** RECORDED DATA follows **
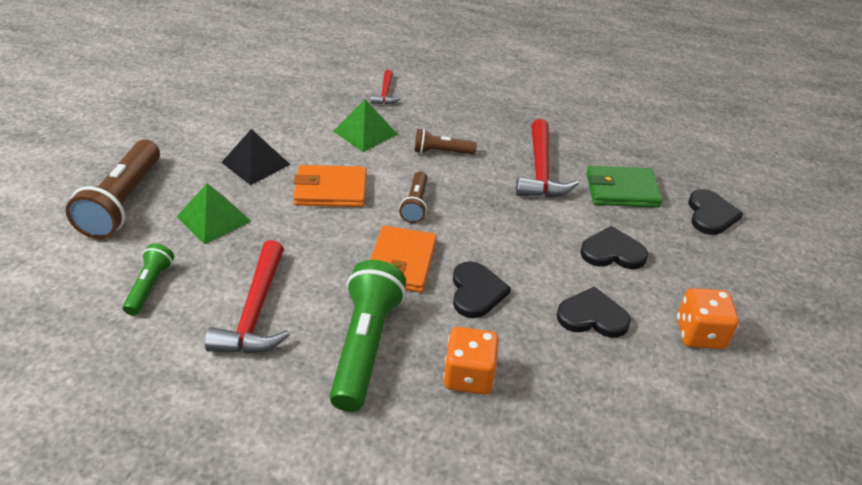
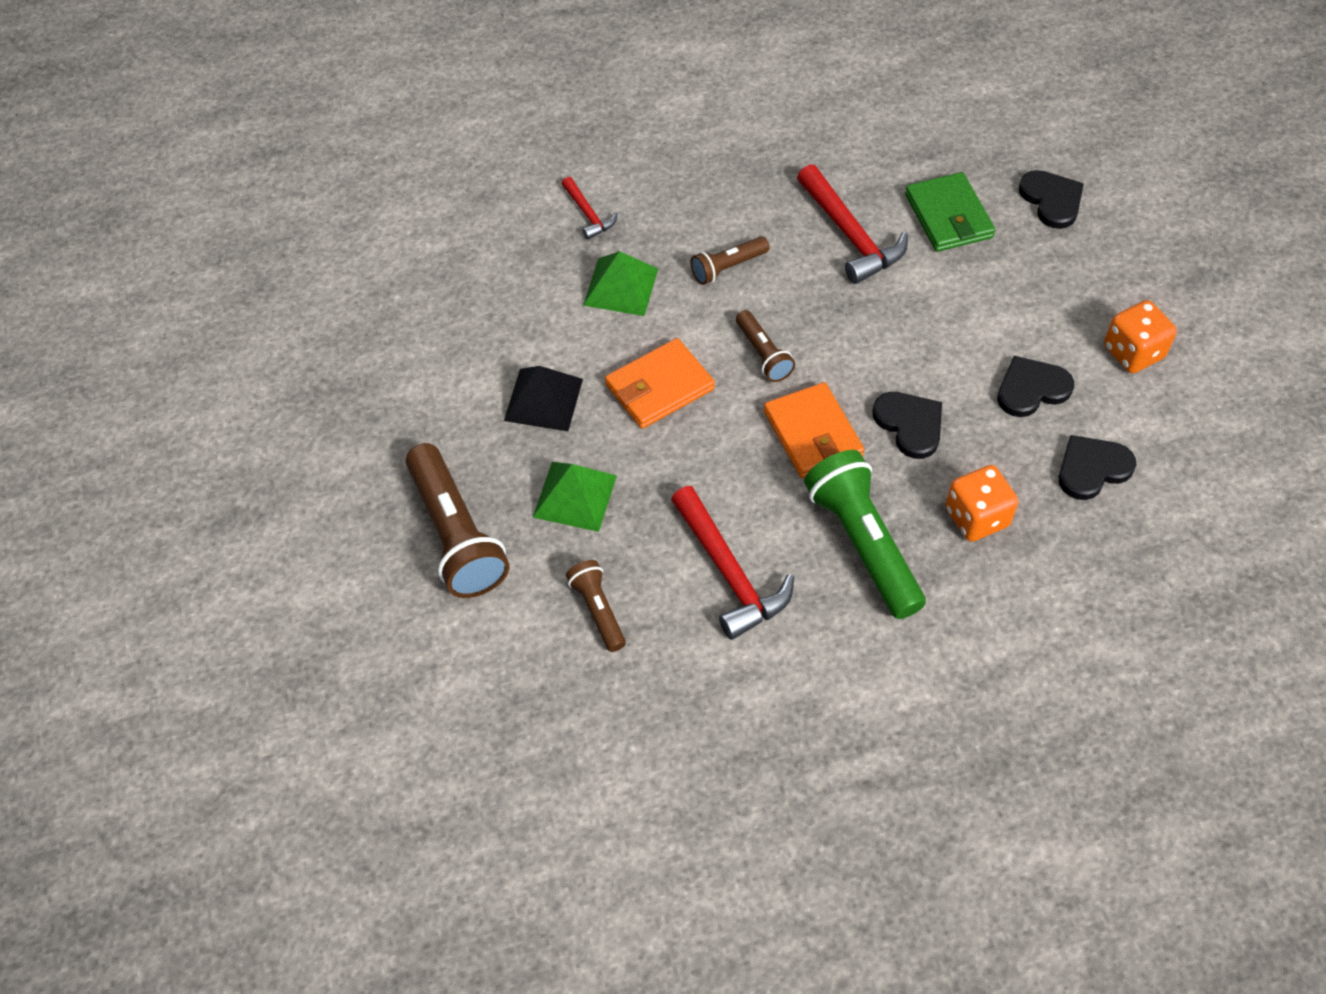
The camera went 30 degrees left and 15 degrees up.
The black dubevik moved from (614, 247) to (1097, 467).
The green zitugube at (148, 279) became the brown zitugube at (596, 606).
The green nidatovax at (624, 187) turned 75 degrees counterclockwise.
** End of RECORDED DATA **
(YOUR OBJECTIVE): Repeat the listing exactly, pictures excluded.

(OUTPUT FOR THIS TASK):
The camera went 30 degrees left and 15 degrees up.
The black dubevik moved from (614, 247) to (1097, 467).
The green zitugube at (148, 279) became the brown zitugube at (596, 606).
The green nidatovax at (624, 187) turned 75 degrees counterclockwise.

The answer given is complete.